**Written instruction:**
How many of the lines below contain the string "grace"? Reply with the number only.

**Input rows:**
>> BEGIN
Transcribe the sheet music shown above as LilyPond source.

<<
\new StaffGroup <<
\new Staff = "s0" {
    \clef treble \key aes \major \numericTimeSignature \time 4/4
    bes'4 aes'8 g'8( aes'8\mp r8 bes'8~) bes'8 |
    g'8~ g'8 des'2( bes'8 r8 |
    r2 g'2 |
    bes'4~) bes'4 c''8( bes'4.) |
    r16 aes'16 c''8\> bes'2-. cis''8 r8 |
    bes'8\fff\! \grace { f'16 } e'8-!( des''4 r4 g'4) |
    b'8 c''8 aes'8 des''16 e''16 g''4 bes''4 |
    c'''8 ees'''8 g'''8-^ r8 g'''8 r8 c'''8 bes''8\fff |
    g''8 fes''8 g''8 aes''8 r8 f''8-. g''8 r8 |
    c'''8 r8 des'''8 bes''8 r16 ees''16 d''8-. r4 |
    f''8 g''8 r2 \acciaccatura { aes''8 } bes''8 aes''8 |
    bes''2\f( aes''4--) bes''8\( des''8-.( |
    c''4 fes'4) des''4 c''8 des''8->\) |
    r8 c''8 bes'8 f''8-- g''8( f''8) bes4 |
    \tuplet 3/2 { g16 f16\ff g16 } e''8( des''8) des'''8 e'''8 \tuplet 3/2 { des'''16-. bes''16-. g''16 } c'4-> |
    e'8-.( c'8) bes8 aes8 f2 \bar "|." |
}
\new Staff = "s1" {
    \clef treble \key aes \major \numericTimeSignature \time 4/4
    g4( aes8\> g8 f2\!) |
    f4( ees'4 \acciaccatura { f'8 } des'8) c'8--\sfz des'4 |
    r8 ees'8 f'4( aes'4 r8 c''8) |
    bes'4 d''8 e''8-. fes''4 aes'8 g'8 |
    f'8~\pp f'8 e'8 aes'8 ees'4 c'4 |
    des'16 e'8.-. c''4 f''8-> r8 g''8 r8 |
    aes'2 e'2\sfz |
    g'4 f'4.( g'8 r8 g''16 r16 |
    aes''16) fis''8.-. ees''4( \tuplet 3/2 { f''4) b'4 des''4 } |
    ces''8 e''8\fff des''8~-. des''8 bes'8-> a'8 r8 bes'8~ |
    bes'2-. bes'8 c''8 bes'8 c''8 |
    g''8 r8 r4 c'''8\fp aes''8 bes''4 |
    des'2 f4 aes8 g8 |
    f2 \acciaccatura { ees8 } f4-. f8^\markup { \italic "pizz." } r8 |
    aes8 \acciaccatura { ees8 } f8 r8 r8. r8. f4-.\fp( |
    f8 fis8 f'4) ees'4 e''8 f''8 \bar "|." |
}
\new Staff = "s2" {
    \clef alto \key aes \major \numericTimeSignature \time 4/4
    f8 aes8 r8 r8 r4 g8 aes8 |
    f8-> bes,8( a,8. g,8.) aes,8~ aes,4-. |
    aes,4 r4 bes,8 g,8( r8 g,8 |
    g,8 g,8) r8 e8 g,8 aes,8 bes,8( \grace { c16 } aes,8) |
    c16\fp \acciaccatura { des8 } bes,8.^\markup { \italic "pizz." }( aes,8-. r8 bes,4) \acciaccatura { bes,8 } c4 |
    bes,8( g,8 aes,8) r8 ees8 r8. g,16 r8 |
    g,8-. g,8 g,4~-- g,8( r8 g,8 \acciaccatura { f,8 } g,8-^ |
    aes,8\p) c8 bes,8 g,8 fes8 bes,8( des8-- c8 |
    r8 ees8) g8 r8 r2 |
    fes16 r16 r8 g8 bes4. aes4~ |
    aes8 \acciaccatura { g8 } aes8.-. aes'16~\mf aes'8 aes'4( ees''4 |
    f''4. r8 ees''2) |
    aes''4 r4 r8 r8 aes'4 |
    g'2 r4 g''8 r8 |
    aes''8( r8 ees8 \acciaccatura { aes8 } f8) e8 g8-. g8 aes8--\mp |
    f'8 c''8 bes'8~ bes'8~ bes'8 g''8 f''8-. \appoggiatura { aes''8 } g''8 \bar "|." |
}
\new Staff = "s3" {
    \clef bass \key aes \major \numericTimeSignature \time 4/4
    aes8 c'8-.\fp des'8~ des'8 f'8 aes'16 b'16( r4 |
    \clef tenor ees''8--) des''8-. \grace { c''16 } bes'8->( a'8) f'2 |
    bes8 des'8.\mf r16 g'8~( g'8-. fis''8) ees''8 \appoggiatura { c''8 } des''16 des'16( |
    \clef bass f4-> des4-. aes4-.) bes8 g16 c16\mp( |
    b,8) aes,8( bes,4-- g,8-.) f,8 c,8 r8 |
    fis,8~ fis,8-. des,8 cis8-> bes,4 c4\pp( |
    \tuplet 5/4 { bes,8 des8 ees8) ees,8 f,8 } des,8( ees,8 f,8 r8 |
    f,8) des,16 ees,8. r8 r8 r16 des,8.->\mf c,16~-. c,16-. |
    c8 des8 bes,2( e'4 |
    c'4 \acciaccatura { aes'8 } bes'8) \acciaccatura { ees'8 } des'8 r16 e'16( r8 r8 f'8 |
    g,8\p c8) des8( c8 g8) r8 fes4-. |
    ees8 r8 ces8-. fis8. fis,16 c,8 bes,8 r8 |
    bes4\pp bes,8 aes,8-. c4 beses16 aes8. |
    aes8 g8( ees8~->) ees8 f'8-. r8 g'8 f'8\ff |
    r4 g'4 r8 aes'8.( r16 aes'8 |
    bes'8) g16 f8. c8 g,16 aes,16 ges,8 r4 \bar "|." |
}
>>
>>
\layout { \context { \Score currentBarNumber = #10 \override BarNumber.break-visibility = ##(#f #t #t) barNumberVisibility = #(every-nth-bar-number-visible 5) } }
>> END
**Solution for this exercise:**
3